**Brief:** Please reproduce exactly the lines that begin the listing below, up to and including the line where "SONAR1 pin VCC: 5V -> none" occurs.
◇ ◇ ◇ ◇
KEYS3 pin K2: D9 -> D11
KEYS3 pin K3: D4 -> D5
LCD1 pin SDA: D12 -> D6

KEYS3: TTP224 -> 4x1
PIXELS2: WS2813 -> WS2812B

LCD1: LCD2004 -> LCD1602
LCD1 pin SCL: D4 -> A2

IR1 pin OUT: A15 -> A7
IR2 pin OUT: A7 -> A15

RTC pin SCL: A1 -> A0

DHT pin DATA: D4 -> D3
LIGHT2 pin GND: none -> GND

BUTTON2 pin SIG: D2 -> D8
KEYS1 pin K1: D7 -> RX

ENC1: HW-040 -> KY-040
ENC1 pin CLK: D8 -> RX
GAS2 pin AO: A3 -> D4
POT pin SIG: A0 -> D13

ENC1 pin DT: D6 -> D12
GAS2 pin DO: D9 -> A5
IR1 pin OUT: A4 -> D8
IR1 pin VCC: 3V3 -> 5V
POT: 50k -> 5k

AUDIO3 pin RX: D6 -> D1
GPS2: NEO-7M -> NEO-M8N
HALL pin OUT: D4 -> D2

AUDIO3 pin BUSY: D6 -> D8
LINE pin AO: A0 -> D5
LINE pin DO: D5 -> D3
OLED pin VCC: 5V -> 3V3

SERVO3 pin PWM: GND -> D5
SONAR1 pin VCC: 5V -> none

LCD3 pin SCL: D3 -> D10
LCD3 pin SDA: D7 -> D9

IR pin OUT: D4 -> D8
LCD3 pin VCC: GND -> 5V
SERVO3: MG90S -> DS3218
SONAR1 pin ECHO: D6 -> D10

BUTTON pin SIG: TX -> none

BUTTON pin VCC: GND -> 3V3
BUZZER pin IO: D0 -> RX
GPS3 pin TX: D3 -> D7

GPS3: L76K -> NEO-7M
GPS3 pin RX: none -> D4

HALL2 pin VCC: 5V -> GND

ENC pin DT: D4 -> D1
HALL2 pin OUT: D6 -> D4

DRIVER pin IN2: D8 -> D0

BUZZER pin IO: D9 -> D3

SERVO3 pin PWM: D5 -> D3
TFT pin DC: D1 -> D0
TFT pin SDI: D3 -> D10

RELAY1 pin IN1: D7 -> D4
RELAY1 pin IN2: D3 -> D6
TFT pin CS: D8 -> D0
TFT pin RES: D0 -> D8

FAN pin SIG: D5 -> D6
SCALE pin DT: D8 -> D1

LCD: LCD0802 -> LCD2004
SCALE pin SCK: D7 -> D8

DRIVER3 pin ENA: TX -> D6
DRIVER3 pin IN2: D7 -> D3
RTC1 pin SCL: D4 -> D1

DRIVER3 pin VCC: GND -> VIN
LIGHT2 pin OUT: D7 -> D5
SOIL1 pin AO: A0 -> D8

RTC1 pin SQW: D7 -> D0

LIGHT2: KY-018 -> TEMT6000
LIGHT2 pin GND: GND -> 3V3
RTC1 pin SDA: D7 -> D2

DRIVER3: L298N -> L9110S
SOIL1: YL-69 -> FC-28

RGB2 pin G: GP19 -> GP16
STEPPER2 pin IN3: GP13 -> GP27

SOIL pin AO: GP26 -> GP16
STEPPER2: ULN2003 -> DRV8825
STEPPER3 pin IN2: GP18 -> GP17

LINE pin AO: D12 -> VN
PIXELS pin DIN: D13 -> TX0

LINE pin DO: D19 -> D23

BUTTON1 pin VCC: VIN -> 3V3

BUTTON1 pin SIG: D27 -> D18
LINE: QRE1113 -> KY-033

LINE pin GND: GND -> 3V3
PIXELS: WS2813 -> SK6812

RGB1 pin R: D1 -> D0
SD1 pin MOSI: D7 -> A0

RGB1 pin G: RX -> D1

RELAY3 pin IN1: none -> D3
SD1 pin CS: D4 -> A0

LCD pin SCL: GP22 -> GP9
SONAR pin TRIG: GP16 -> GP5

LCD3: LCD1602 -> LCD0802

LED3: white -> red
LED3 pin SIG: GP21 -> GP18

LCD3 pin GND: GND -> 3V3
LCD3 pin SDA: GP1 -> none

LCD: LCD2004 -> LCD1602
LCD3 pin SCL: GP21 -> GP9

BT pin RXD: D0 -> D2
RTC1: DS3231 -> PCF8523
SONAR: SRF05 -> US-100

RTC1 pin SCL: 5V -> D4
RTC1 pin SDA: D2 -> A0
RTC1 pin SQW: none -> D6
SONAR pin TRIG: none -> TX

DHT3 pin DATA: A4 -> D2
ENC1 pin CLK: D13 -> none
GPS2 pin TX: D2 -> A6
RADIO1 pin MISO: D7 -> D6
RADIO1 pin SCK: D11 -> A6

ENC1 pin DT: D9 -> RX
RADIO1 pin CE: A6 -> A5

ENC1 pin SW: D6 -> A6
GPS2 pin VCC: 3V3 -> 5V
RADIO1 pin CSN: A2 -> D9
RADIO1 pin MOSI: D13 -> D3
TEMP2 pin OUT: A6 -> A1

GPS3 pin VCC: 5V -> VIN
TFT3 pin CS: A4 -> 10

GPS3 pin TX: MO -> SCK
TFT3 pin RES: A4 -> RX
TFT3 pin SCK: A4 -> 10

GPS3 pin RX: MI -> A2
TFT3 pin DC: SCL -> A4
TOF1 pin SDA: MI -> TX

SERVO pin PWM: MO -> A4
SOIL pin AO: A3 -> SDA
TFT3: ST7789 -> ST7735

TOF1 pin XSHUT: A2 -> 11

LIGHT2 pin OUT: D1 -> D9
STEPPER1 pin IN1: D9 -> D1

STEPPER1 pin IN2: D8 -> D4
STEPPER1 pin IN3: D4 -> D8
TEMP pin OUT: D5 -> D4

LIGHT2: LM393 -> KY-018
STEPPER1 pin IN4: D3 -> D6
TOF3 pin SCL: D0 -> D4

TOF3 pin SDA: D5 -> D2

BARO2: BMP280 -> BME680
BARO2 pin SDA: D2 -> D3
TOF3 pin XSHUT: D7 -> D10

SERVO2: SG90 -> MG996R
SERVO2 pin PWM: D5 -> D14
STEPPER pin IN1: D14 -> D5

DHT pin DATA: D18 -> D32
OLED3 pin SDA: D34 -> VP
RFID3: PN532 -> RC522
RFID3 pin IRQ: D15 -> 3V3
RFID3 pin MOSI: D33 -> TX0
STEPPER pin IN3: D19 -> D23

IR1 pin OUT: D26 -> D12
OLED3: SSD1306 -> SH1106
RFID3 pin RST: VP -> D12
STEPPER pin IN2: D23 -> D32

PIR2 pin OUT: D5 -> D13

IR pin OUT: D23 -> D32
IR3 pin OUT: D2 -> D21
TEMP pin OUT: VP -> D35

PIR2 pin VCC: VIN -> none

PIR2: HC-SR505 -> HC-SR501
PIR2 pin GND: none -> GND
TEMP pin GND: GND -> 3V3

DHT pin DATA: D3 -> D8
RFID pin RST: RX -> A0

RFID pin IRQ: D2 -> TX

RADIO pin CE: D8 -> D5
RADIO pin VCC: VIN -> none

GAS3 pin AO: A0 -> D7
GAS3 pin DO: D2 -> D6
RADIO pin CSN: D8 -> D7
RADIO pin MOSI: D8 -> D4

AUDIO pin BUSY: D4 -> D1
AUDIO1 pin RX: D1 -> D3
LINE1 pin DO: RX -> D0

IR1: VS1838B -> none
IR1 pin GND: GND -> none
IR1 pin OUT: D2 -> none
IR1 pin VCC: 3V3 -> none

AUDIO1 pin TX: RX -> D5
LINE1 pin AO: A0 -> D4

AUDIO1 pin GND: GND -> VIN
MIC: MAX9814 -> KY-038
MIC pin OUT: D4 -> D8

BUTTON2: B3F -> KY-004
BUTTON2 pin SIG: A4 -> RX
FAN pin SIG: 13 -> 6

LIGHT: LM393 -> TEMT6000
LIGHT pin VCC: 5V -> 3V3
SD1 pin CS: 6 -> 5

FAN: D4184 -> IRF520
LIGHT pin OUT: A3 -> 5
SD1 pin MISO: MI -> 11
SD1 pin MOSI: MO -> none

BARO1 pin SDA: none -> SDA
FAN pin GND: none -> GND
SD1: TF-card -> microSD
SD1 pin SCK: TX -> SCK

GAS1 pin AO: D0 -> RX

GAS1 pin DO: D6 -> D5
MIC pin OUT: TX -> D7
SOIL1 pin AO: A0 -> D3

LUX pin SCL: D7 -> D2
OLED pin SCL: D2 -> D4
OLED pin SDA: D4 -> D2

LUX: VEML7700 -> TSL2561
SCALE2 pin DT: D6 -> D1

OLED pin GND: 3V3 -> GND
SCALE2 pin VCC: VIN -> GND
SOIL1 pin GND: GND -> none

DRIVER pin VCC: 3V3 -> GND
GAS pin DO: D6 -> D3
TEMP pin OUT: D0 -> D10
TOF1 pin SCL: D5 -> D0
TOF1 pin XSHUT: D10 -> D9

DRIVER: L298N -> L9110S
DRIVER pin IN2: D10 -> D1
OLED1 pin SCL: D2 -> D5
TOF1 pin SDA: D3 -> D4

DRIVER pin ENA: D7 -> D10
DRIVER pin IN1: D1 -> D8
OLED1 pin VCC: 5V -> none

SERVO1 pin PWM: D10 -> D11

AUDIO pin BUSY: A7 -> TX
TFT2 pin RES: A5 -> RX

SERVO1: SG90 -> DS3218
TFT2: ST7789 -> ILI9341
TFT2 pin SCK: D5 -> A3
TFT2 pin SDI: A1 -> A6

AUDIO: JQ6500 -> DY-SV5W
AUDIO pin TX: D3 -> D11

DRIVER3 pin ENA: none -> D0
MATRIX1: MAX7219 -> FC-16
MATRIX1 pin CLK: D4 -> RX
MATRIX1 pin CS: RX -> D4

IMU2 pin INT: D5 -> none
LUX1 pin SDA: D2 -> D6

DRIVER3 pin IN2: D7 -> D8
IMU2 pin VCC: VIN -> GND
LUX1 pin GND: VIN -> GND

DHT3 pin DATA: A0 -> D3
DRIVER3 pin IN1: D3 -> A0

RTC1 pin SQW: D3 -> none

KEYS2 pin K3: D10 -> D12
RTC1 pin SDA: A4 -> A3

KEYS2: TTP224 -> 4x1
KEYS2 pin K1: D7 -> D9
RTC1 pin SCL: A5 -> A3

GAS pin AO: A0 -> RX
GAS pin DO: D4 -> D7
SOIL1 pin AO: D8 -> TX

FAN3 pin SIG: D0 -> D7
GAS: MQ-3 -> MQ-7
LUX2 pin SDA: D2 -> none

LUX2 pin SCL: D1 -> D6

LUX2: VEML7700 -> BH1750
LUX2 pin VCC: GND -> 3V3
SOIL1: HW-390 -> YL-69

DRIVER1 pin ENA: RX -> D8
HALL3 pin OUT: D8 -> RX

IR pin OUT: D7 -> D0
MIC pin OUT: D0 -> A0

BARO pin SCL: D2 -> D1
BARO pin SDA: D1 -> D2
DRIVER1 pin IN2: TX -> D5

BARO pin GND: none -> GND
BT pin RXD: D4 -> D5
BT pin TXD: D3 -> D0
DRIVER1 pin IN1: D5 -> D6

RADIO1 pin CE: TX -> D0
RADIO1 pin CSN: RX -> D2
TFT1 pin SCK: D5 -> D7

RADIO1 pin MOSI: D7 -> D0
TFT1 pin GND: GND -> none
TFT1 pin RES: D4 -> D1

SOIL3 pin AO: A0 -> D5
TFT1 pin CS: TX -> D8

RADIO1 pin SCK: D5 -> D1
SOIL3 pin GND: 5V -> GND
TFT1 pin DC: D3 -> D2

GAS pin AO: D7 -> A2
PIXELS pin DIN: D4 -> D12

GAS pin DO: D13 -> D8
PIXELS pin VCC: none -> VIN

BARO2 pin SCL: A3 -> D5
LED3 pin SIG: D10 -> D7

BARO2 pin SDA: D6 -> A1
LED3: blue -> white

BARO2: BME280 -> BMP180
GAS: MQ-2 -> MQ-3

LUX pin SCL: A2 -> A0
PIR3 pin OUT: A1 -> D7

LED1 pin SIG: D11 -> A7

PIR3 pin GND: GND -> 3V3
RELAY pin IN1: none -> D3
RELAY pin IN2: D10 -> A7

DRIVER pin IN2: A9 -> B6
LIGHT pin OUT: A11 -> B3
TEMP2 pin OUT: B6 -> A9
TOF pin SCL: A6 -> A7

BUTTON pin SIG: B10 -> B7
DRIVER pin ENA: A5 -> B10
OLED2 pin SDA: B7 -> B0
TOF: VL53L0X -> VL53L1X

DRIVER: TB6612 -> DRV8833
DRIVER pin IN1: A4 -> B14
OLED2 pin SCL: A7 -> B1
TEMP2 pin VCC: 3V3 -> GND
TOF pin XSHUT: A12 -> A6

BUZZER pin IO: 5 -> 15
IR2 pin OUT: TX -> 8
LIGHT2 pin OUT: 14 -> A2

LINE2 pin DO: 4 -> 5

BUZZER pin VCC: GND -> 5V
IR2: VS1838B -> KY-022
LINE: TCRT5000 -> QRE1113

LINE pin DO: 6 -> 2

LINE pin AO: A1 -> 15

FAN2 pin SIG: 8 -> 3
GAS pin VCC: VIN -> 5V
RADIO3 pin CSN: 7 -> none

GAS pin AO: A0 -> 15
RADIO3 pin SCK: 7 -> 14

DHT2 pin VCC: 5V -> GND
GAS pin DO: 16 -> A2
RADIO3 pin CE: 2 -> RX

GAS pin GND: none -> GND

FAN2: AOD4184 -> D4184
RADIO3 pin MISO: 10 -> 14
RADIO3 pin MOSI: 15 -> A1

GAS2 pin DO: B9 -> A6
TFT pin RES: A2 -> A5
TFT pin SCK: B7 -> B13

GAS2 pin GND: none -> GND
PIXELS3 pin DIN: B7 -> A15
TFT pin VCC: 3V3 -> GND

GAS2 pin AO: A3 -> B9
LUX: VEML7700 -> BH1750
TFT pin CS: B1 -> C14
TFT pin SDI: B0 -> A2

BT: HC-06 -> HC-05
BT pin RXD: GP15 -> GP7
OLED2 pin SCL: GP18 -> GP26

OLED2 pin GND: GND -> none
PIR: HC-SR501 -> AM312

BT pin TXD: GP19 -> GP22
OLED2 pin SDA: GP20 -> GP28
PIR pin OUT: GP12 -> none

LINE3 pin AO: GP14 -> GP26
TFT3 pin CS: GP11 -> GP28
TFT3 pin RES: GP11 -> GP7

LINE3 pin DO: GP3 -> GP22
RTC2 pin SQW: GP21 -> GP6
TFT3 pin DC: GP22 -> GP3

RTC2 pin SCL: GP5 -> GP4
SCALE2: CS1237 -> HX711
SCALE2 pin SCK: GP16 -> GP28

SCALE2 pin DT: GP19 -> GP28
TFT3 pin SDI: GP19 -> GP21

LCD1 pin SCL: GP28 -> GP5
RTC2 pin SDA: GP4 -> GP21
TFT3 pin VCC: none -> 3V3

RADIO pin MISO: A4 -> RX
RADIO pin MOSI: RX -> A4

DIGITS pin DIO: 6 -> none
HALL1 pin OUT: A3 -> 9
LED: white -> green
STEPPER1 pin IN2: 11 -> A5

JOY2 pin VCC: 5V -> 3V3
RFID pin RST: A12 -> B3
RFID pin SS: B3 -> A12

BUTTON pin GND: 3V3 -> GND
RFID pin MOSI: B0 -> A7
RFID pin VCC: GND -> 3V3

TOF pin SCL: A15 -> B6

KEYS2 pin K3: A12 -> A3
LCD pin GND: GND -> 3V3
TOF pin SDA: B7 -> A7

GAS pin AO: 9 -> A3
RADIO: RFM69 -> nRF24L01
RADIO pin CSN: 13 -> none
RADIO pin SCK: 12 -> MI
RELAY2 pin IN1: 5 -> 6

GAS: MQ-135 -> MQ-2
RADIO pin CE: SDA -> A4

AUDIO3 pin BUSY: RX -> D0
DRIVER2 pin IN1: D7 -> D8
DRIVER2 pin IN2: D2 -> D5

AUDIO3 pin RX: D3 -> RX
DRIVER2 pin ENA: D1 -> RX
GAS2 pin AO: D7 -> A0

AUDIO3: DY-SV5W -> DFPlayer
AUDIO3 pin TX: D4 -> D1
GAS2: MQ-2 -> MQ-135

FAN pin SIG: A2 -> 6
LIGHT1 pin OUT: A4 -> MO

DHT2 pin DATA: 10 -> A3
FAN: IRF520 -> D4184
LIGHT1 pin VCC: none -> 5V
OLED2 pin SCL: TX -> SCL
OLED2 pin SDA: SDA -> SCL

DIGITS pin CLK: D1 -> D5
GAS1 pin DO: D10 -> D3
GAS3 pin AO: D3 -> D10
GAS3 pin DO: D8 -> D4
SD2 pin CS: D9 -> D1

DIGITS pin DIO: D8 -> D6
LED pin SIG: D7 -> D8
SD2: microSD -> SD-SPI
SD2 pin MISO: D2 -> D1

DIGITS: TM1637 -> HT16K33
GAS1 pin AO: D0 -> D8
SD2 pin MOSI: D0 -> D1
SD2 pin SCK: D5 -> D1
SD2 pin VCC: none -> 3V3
◇ ◇ ◇ ◇
**Your solution:**
KEYS3 pin K2: D9 -> D11
KEYS3 pin K3: D4 -> D5
LCD1 pin SDA: D12 -> D6

KEYS3: TTP224 -> 4x1
PIXELS2: WS2813 -> WS2812B

LCD1: LCD2004 -> LCD1602
LCD1 pin SCL: D4 -> A2

IR1 pin OUT: A15 -> A7
IR2 pin OUT: A7 -> A15

RTC pin SCL: A1 -> A0

DHT pin DATA: D4 -> D3
LIGHT2 pin GND: none -> GND

BUTTON2 pin SIG: D2 -> D8
KEYS1 pin K1: D7 -> RX

ENC1: HW-040 -> KY-040
ENC1 pin CLK: D8 -> RX
GAS2 pin AO: A3 -> D4
POT pin SIG: A0 -> D13

ENC1 pin DT: D6 -> D12
GAS2 pin DO: D9 -> A5
IR1 pin OUT: A4 -> D8
IR1 pin VCC: 3V3 -> 5V
POT: 50k -> 5k

AUDIO3 pin RX: D6 -> D1
GPS2: NEO-7M -> NEO-M8N
HALL pin OUT: D4 -> D2

AUDIO3 pin BUSY: D6 -> D8
LINE pin AO: A0 -> D5
LINE pin DO: D5 -> D3
OLED pin VCC: 5V -> 3V3

SERVO3 pin PWM: GND -> D5
SONAR1 pin VCC: 5V -> none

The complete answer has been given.